= TASK BRIEF =
Wherever the string "yellow" appears in a line of the listing below, report that line.

= INPUT DATA =

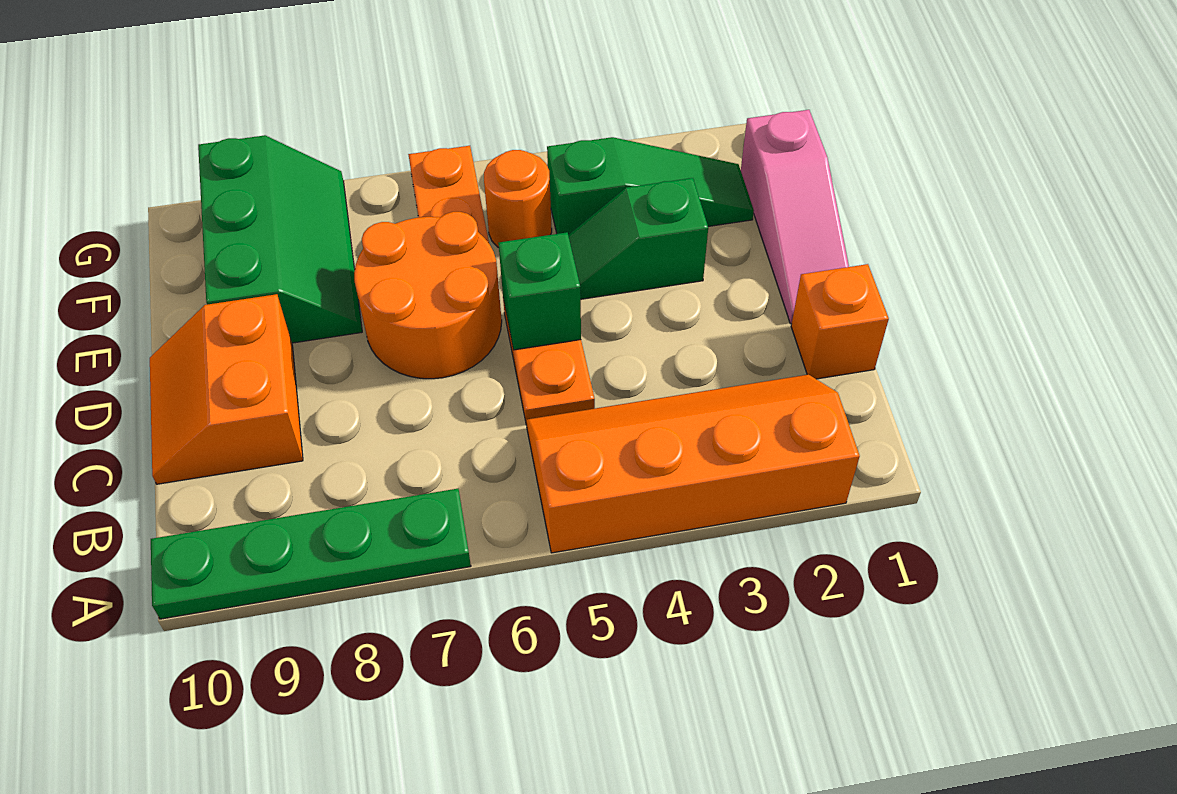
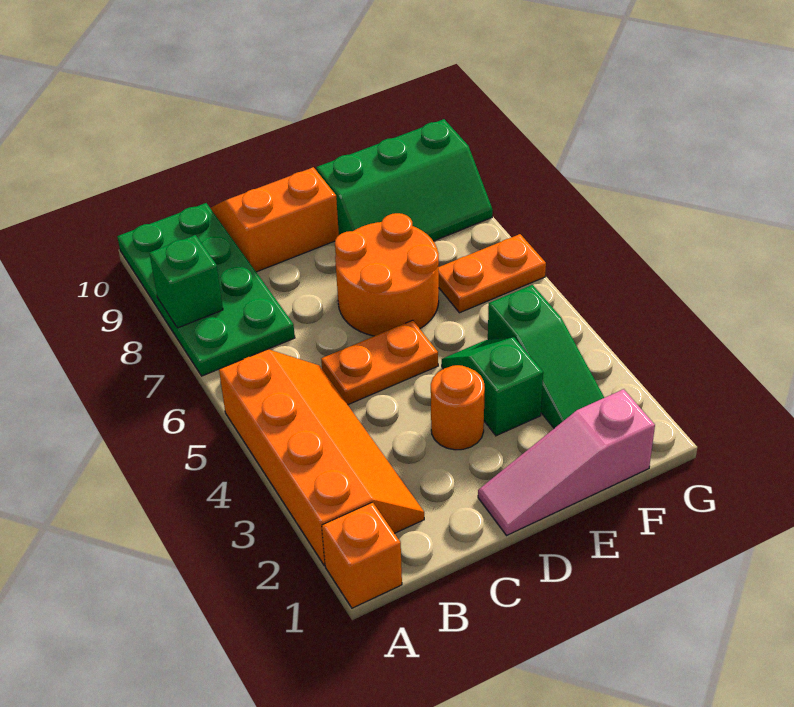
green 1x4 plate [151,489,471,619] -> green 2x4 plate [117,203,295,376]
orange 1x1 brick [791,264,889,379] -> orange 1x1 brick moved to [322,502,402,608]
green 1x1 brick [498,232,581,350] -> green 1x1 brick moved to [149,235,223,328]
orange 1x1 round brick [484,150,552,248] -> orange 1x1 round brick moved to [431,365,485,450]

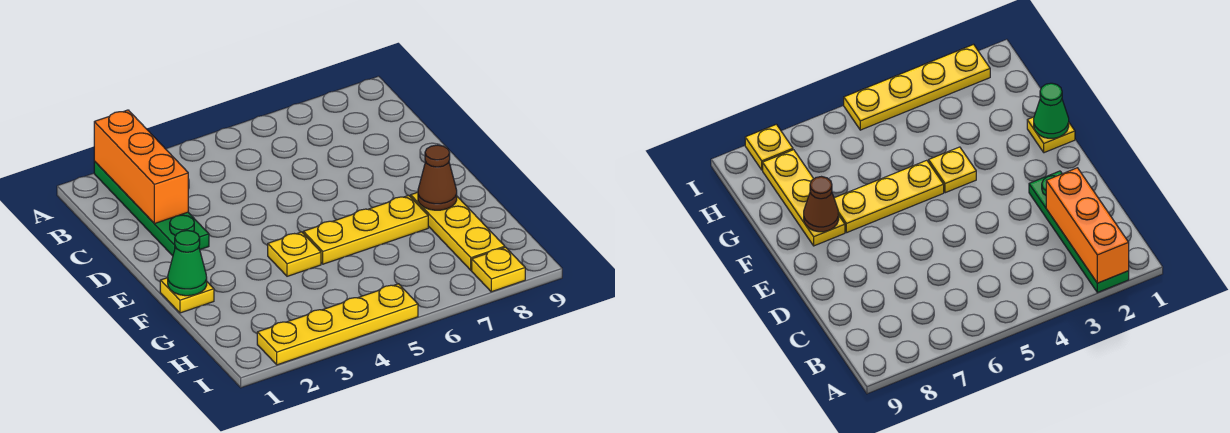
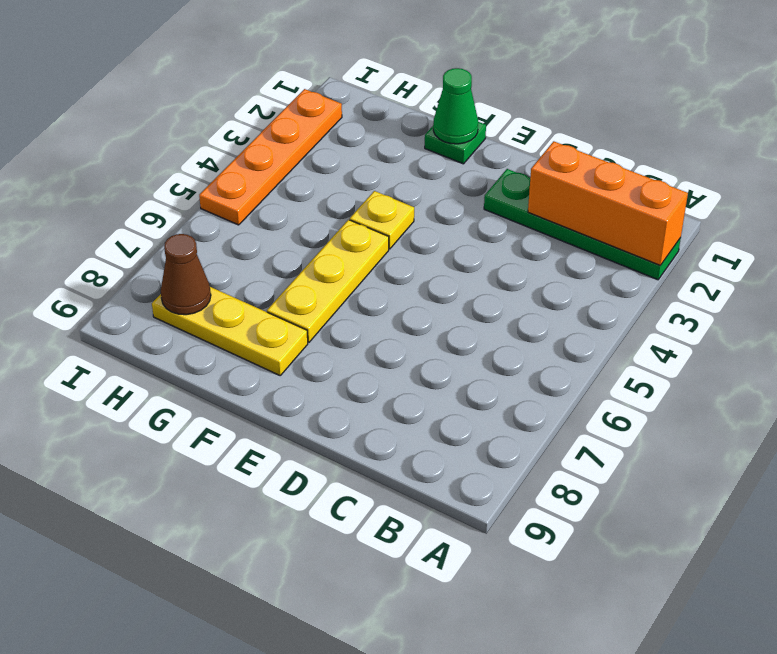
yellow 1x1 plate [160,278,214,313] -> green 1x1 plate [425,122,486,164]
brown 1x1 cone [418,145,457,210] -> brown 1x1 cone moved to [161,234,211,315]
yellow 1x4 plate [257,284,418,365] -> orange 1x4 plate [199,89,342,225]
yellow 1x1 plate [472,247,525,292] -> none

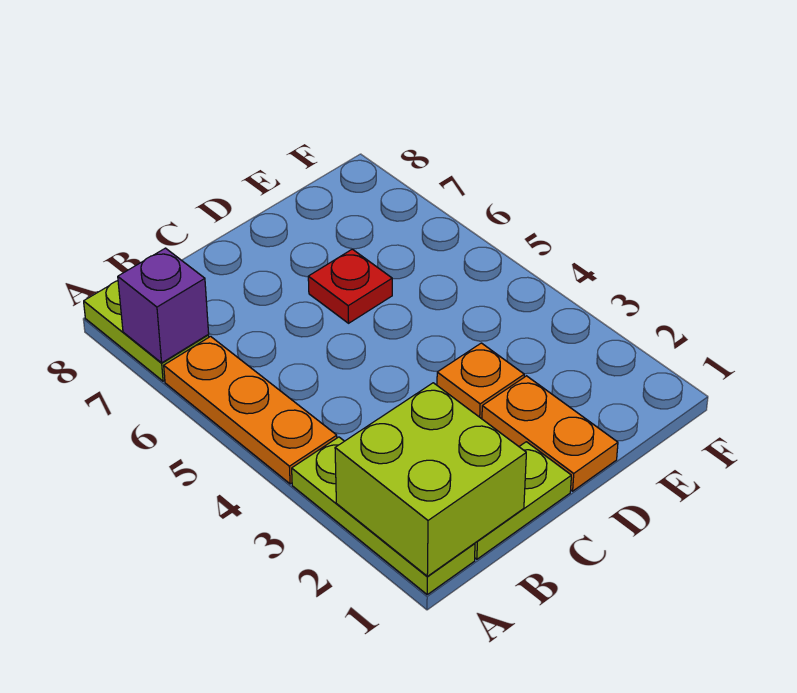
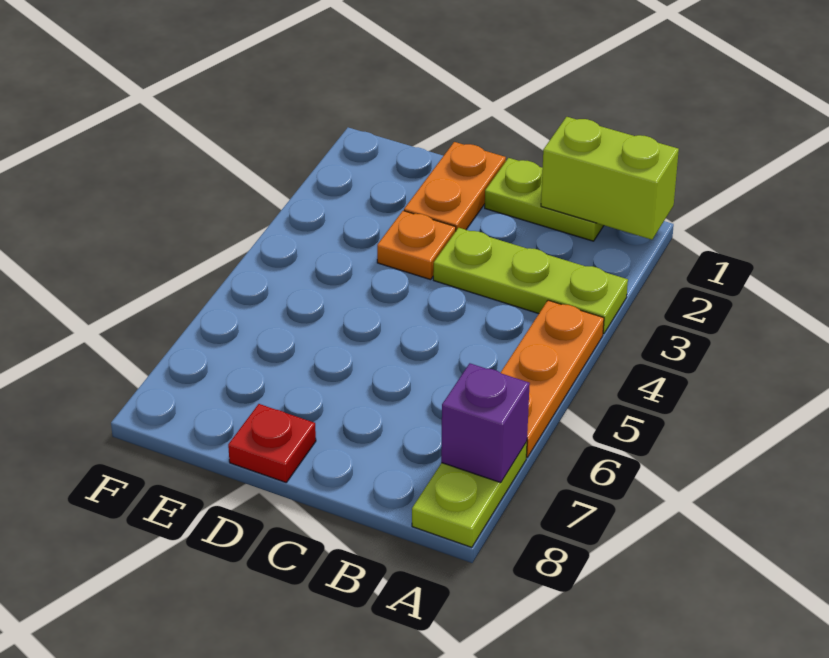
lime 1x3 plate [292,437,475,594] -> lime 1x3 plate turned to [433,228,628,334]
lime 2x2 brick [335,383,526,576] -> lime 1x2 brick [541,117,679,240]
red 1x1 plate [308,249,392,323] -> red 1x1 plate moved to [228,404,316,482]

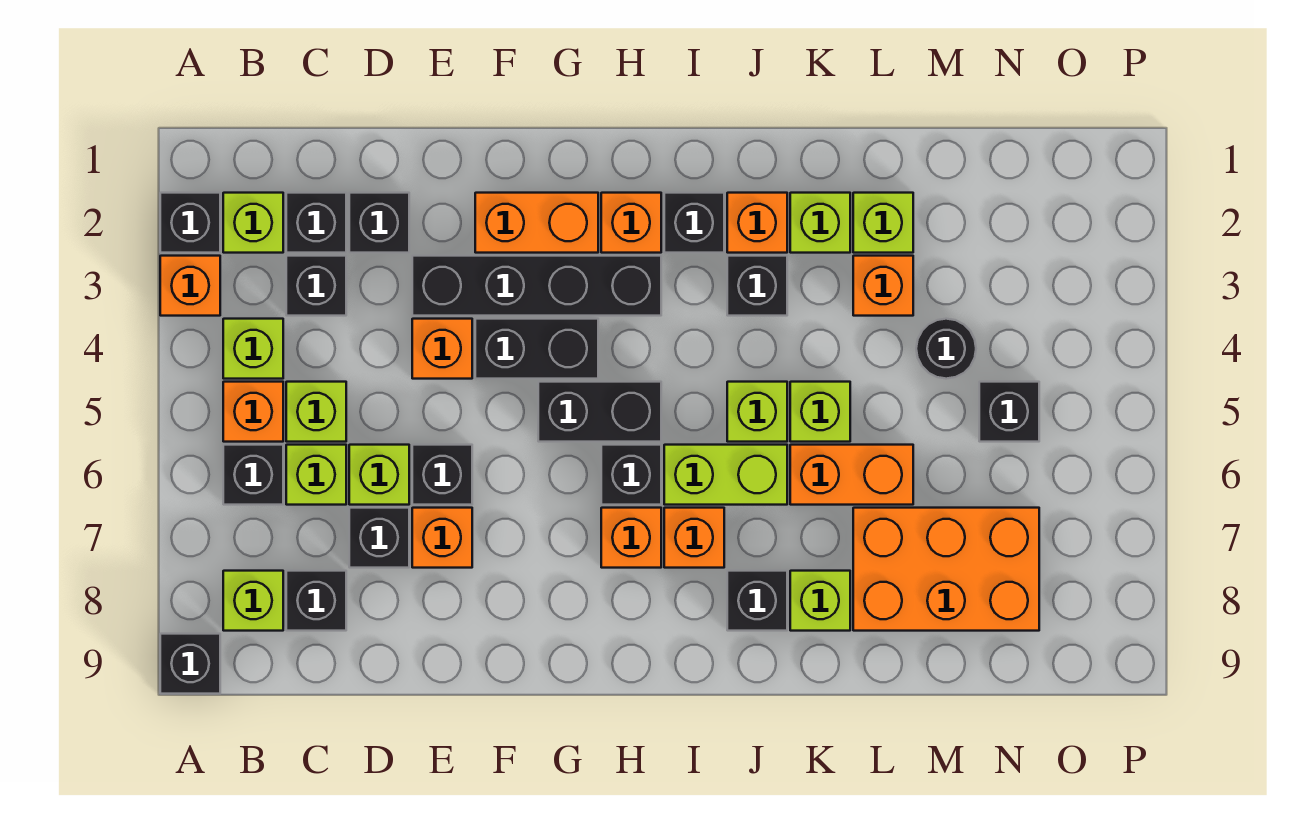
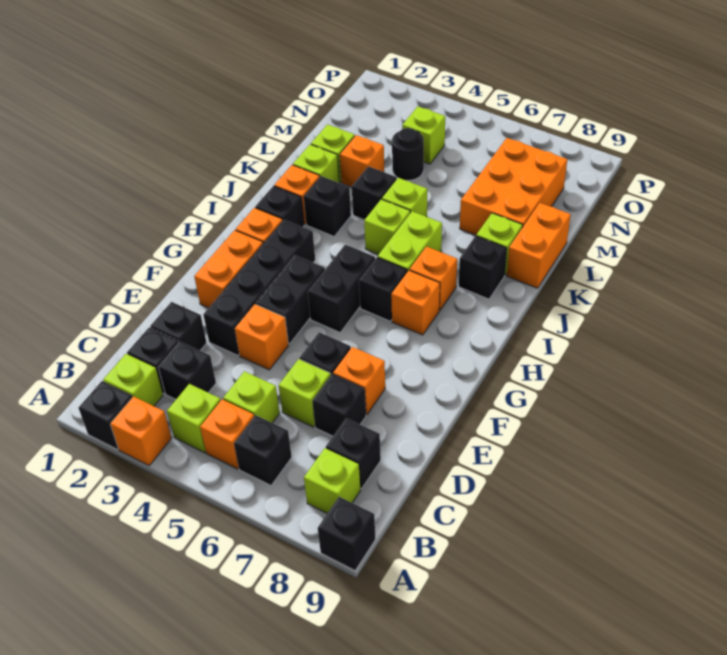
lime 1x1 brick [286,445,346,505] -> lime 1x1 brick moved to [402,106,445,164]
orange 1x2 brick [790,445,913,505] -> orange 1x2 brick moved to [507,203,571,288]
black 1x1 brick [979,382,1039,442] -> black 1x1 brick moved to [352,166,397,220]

= ANSWER FOR THIS EXERCISE =
yellow 1x1 plate [160,278,214,313] -> green 1x1 plate [425,122,486,164]
yellow 1x4 plate [257,284,418,365] -> orange 1x4 plate [199,89,342,225]
yellow 1x1 plate [472,247,525,292] -> none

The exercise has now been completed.